> **Exercise brief**
Could the records be returned exactly, with the pictures left out?
Data extracts: Begin
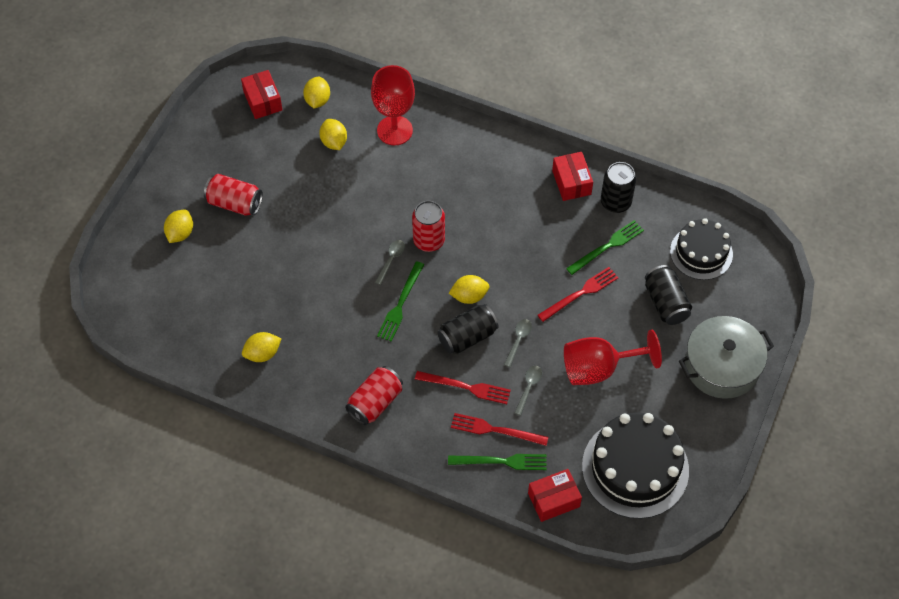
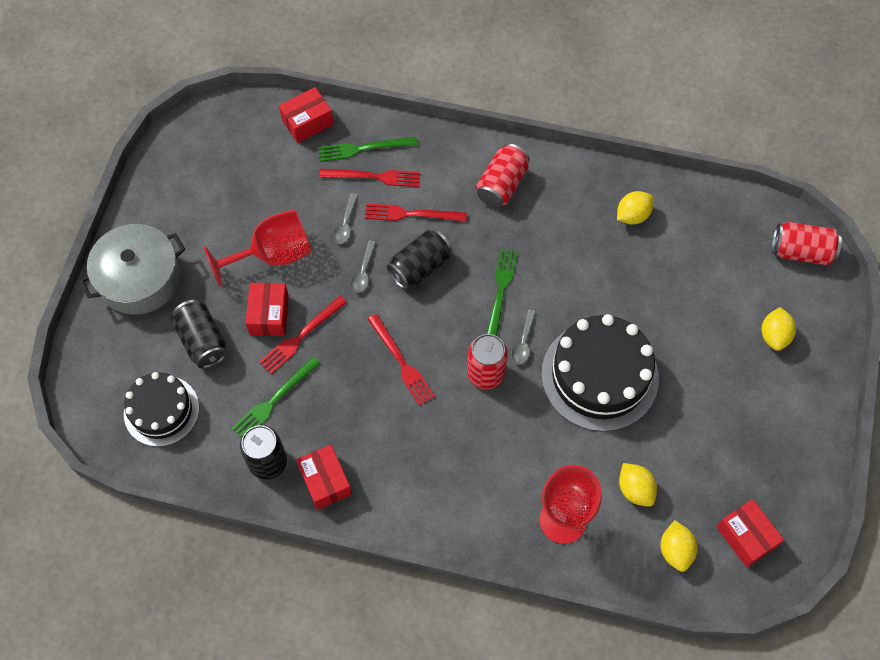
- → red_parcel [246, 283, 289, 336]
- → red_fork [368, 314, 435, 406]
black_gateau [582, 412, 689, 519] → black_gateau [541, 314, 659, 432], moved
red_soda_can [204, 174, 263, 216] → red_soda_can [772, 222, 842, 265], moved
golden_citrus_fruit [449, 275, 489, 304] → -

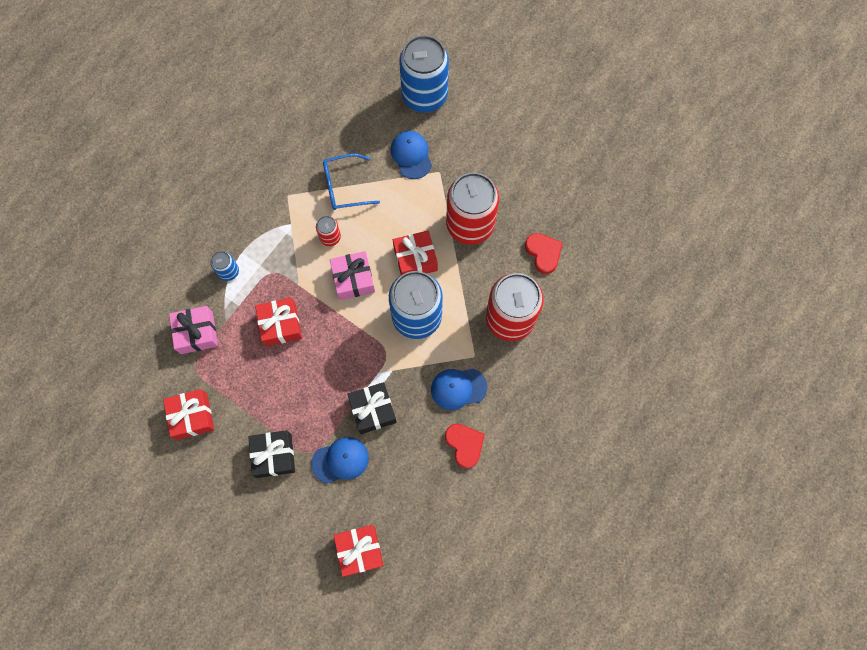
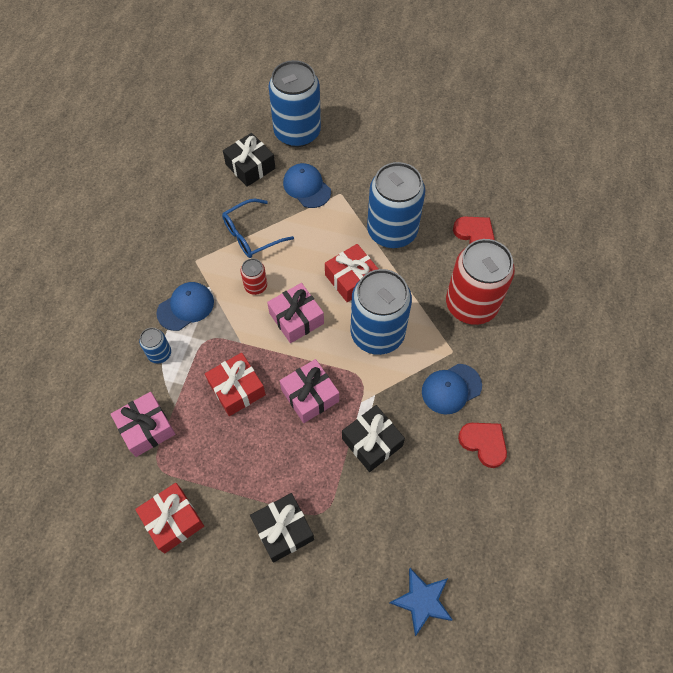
royal_blue_peaked_cap [311, 437, 369, 484] → royal_blue_peaked_cap [157, 282, 214, 331], moved
- → black_wrapped_gift [223, 133, 275, 187]
- → rosy_wrapped_gift [280, 359, 339, 423]
red_soda_can [446, 172, 499, 245] → royal_blue_soda_can [367, 162, 425, 248]
red_wrapped_gift [333, 525, 384, 577] → royal_blue_five-pointed_star [390, 568, 453, 636]

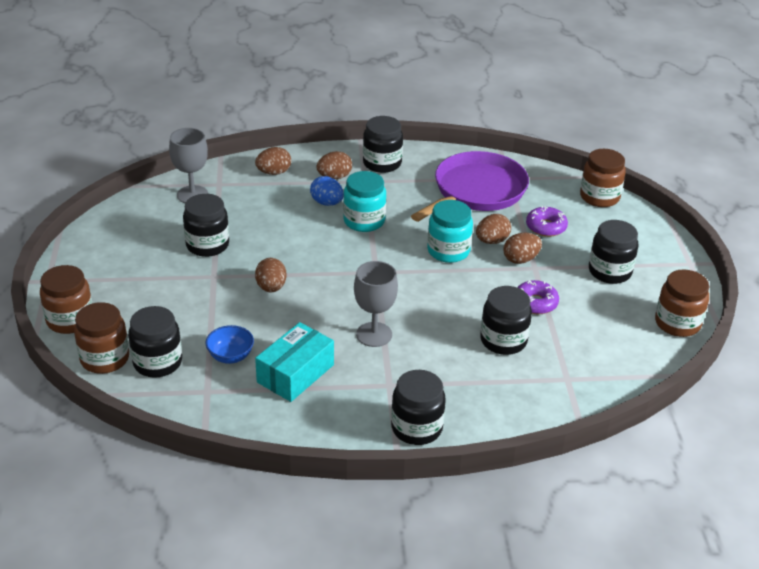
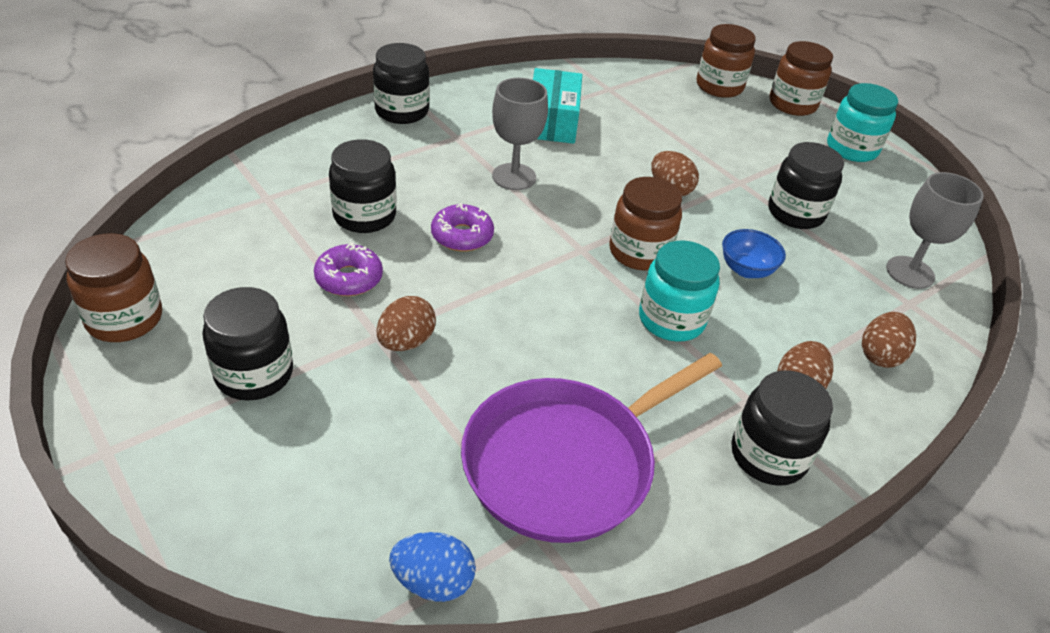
royal_blue_toy_egg [310, 176, 344, 206] → royal_blue_toy_egg [389, 532, 476, 602], moved
purple_donut [526, 206, 568, 237] → purple_donut [431, 203, 494, 252], moved
purple_frying_pan [411, 151, 529, 222] → purple_frying_pan [461, 353, 722, 543], 45 degrees clockwise
russet_preserve_jar [580, 149, 626, 207] → russet_preserve_jar [610, 177, 682, 270], moved
royal_blue_serving_bowl [206, 325, 254, 364] → royal_blue_serving_bowl [722, 229, 786, 278], moved
aqua_preserve_jar [427, 200, 473, 263] → aqua_preserve_jar [827, 83, 898, 162], moved
black_preserve_jar [128, 306, 182, 378] → -
russet_toy_egg [476, 214, 511, 244] → -

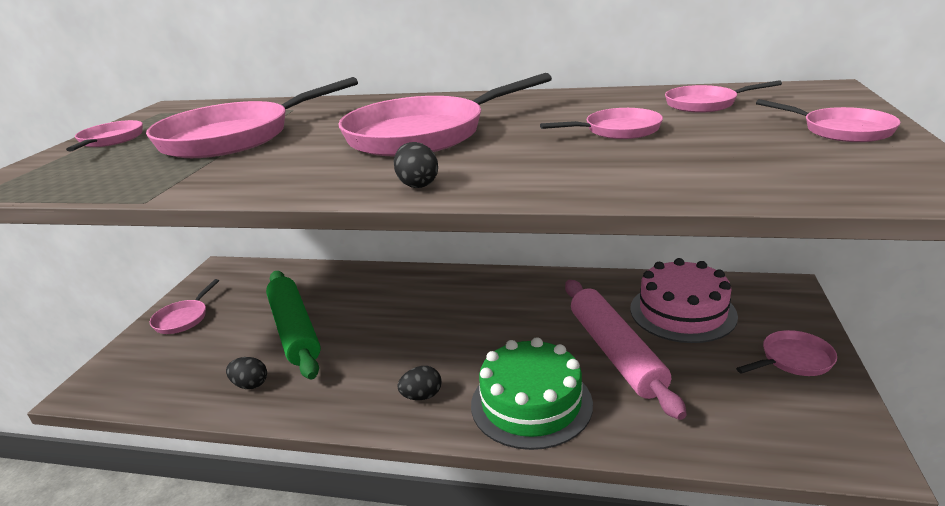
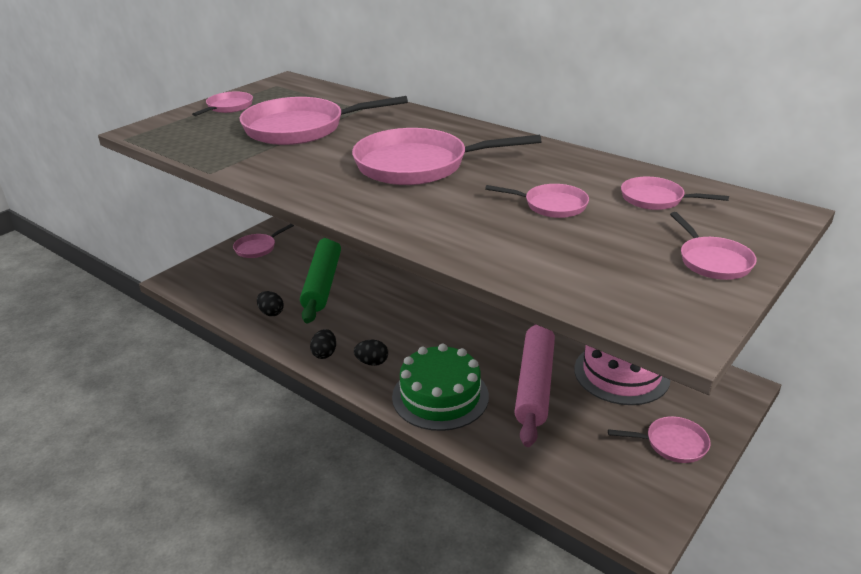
black_toy_egg [394, 142, 438, 188] → black_toy_egg [310, 329, 336, 359], moved

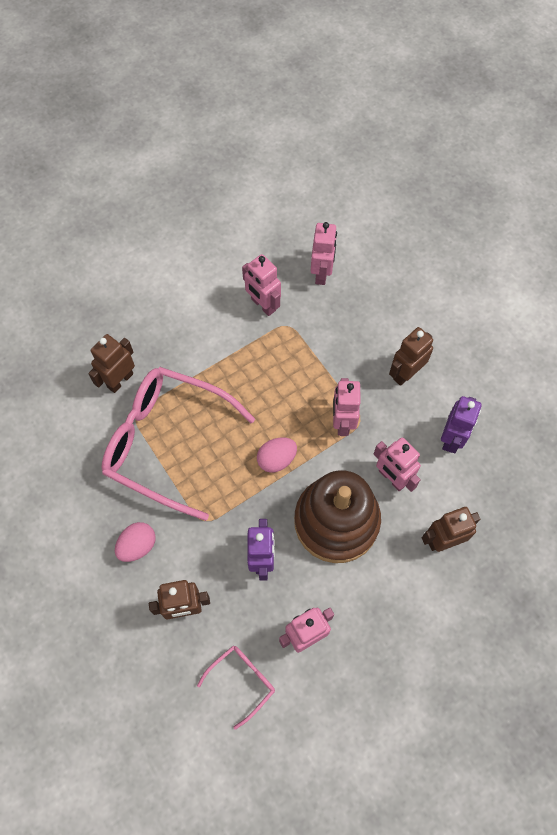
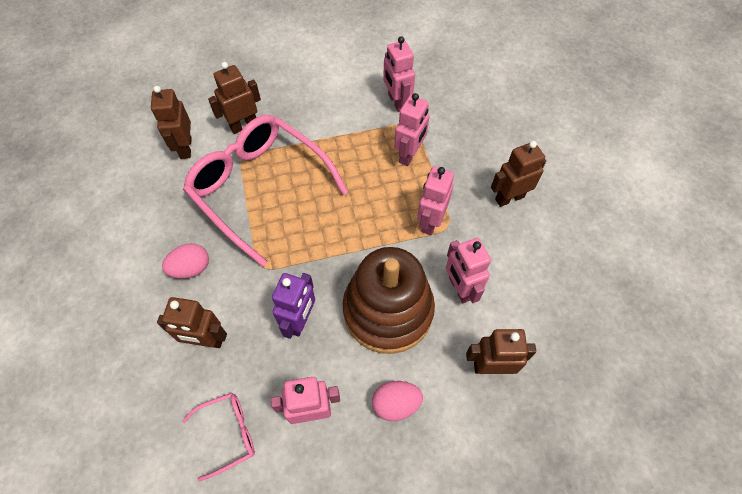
- → russet_robot [151, 86, 192, 159]
rosy_toy_egg [257, 437, 297, 473] → rosy_toy_egg [372, 381, 423, 421], moved
rosy_robot [311, 222, 337, 285] → rosy_robot [394, 93, 430, 166], moved
purple_robot [441, 396, 482, 453] → -

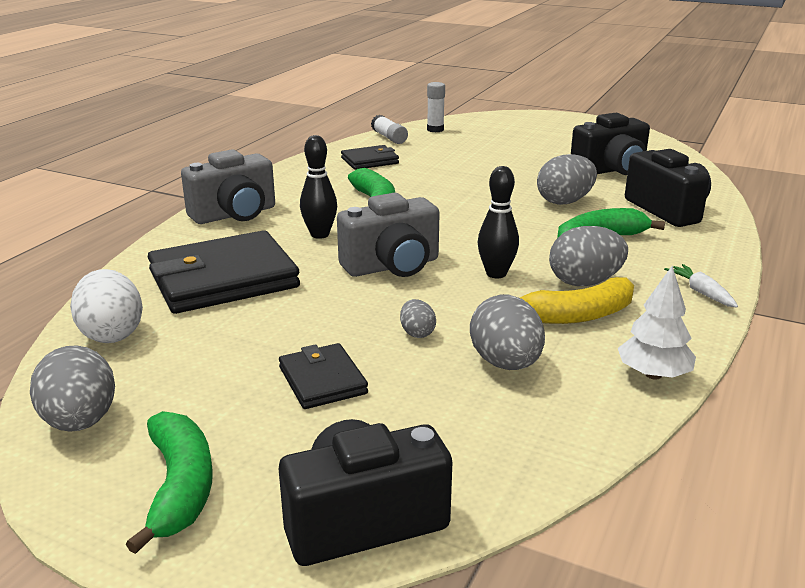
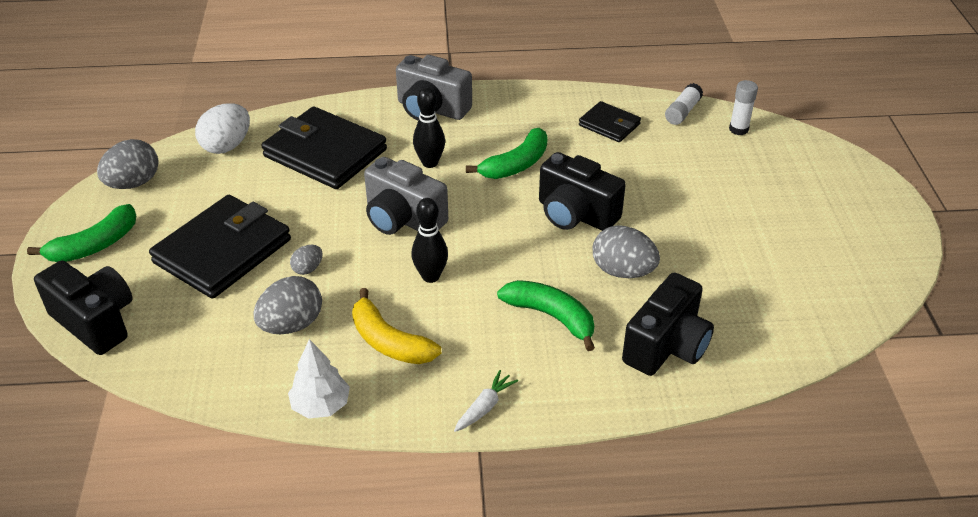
black_wallet [279, 343, 368, 409] → black_wallet [149, 195, 291, 299], x1.92
black_camera [571, 113, 650, 175] → black_camera [539, 152, 626, 231], moved
gray_toy_egg [549, 226, 628, 286] → -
Data extracts: End
> **Final answer**
- → red_parcel [246, 283, 289, 336]
- → red_fork [368, 314, 435, 406]
black_gateau [582, 412, 689, 519] → black_gateau [541, 314, 659, 432], moved
red_soda_can [204, 174, 263, 216] → red_soda_can [772, 222, 842, 265], moved
golden_citrus_fruit [449, 275, 489, 304] → -

royal_blue_peaked_cap [311, 437, 369, 484] → royal_blue_peaked_cap [157, 282, 214, 331], moved
- → black_wrapped_gift [223, 133, 275, 187]
- → rosy_wrapped_gift [280, 359, 339, 423]
red_soda_can [446, 172, 499, 245] → royal_blue_soda_can [367, 162, 425, 248]
red_wrapped_gift [333, 525, 384, 577] → royal_blue_five-pointed_star [390, 568, 453, 636]

royal_blue_toy_egg [310, 176, 344, 206] → royal_blue_toy_egg [389, 532, 476, 602], moved
purple_donut [526, 206, 568, 237] → purple_donut [431, 203, 494, 252], moved
purple_frying_pan [411, 151, 529, 222] → purple_frying_pan [461, 353, 722, 543], 45 degrees clockwise
russet_preserve_jar [580, 149, 626, 207] → russet_preserve_jar [610, 177, 682, 270], moved
royal_blue_serving_bowl [206, 325, 254, 364] → royal_blue_serving_bowl [722, 229, 786, 278], moved
aqua_preserve_jar [427, 200, 473, 263] → aqua_preserve_jar [827, 83, 898, 162], moved
black_preserve_jar [128, 306, 182, 378] → -
russet_toy_egg [476, 214, 511, 244] → -

black_toy_egg [394, 142, 438, 188] → black_toy_egg [310, 329, 336, 359], moved

- → russet_robot [151, 86, 192, 159]
rosy_toy_egg [257, 437, 297, 473] → rosy_toy_egg [372, 381, 423, 421], moved
rosy_robot [311, 222, 337, 285] → rosy_robot [394, 93, 430, 166], moved
purple_robot [441, 396, 482, 453] → -

black_wallet [279, 343, 368, 409] → black_wallet [149, 195, 291, 299], x1.92
black_camera [571, 113, 650, 175] → black_camera [539, 152, 626, 231], moved
gray_toy_egg [549, 226, 628, 286] → -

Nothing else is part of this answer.